WHAT THIS TASK INVOLVES
Every line in the records below between the one holding "brown mouse [207,326,254,374]" and the one holding "none -> green marker [568,202,688,271]", inclusive, is to be set down exactly; all other lines are to be left out.

DATA SUPPLIED

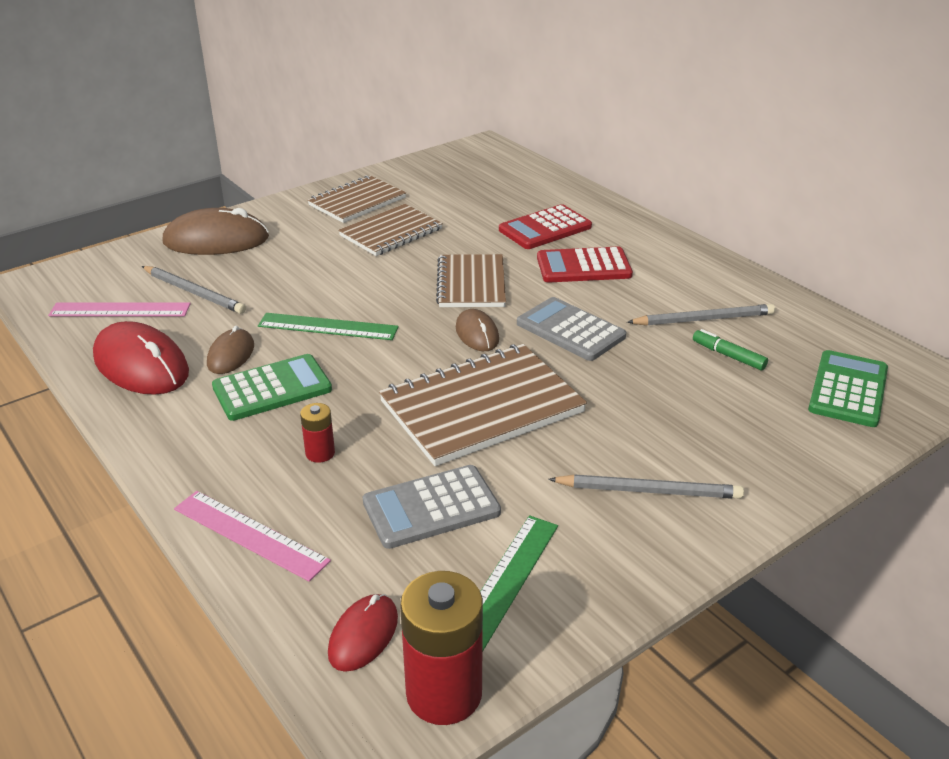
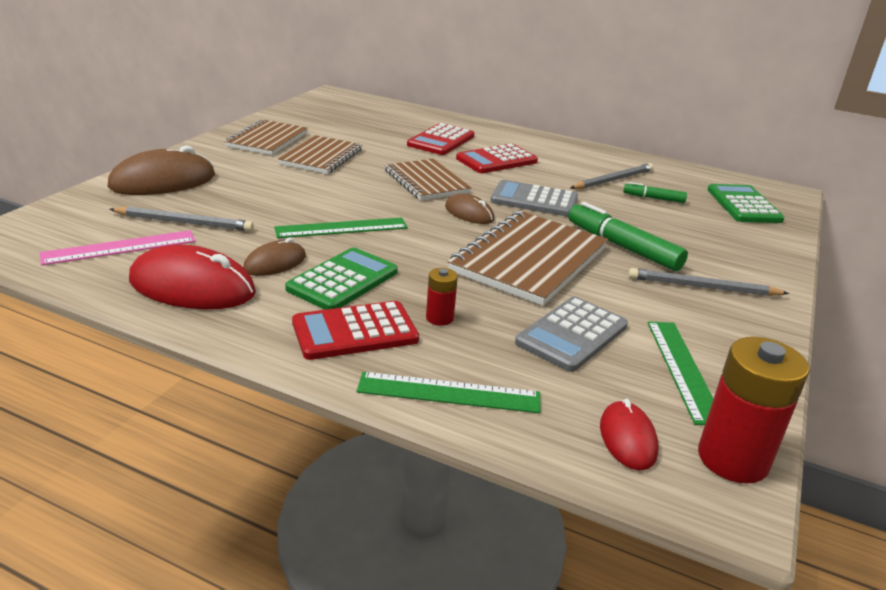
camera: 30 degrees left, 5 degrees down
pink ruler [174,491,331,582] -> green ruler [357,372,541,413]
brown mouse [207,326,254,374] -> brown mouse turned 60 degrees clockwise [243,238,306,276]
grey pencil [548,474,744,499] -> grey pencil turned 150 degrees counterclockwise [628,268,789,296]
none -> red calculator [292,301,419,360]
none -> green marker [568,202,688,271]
--
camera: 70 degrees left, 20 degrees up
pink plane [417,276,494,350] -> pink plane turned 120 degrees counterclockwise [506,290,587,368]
...
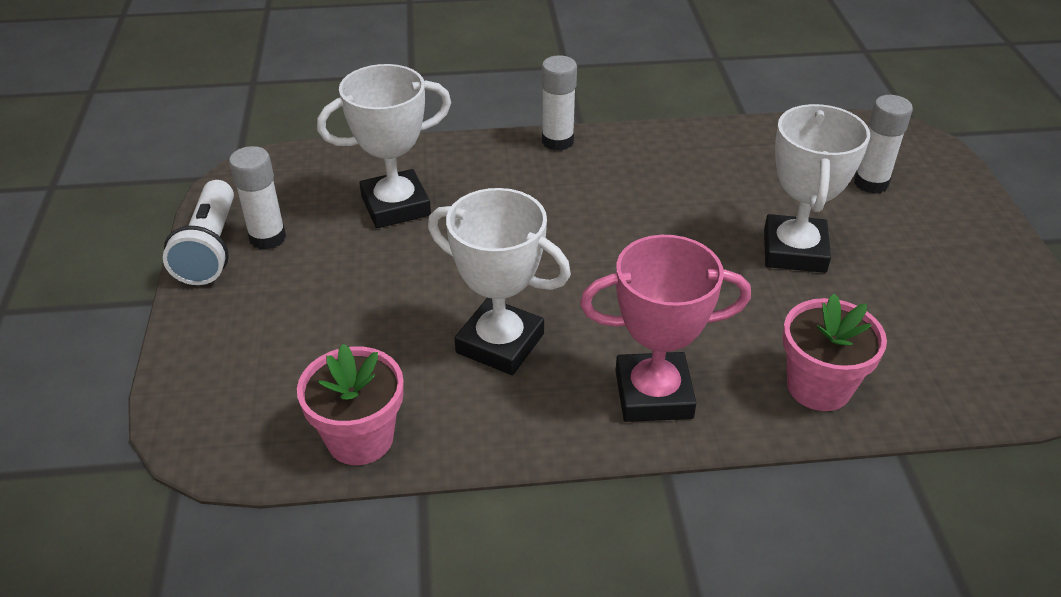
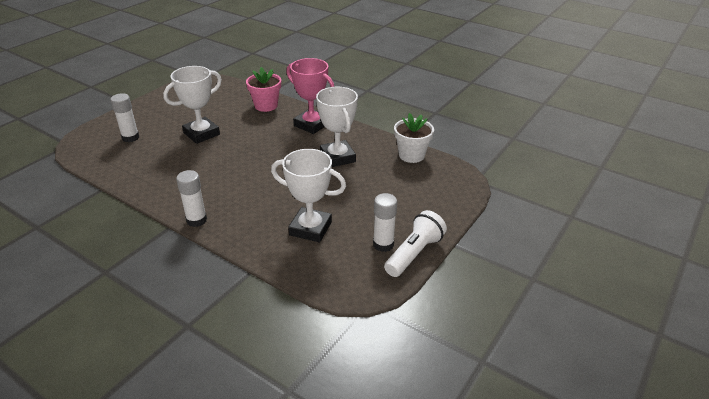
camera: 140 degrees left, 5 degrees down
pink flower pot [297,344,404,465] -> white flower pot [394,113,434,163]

RESULT FOR THIS TASK
brown mouse [207,326,254,374] -> brown mouse turned 60 degrees clockwise [243,238,306,276]
grey pencil [548,474,744,499] -> grey pencil turned 150 degrees counterclockwise [628,268,789,296]
none -> red calculator [292,301,419,360]
none -> green marker [568,202,688,271]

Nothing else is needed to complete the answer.